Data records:
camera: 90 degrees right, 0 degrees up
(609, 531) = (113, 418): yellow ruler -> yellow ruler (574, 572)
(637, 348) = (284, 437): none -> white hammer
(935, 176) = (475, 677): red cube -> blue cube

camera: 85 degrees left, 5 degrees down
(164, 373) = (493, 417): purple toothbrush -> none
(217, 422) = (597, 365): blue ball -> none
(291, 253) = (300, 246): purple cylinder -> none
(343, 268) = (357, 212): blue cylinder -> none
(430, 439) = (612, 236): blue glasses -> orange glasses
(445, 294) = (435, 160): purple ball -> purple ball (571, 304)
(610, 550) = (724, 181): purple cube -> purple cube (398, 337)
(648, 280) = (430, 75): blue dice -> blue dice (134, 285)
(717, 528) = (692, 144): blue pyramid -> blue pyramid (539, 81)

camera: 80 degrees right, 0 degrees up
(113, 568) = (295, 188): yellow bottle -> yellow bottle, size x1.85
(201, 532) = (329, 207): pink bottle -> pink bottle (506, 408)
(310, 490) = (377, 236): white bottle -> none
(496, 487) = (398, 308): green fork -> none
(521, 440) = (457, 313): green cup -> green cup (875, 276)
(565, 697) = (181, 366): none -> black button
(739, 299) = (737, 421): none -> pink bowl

## What to produce
All records shown above need to be written out again verbatim.

## Output of the task
camera: 90 degrees right, 0 degrees up
(609, 531) = (113, 418): yellow ruler -> yellow ruler (574, 572)
(637, 348) = (284, 437): none -> white hammer
(935, 176) = (475, 677): red cube -> blue cube

camera: 85 degrees left, 5 degrees down
(164, 373) = (493, 417): purple toothbrush -> none
(217, 422) = (597, 365): blue ball -> none
(291, 253) = (300, 246): purple cylinder -> none
(343, 268) = (357, 212): blue cylinder -> none
(430, 439) = (612, 236): blue glasses -> orange glasses
(445, 294) = (435, 160): purple ball -> purple ball (571, 304)
(610, 550) = (724, 181): purple cube -> purple cube (398, 337)
(648, 280) = (430, 75): blue dice -> blue dice (134, 285)
(717, 528) = (692, 144): blue pyramid -> blue pyramid (539, 81)

camera: 80 degrees right, 0 degrees up
(113, 568) = (295, 188): yellow bottle -> yellow bottle, size x1.85
(201, 532) = (329, 207): pink bottle -> pink bottle (506, 408)
(310, 490) = (377, 236): white bottle -> none
(496, 487) = (398, 308): green fork -> none
(521, 440) = (457, 313): green cup -> green cup (875, 276)
(565, 697) = (181, 366): none -> black button
(739, 299) = (737, 421): none -> pink bowl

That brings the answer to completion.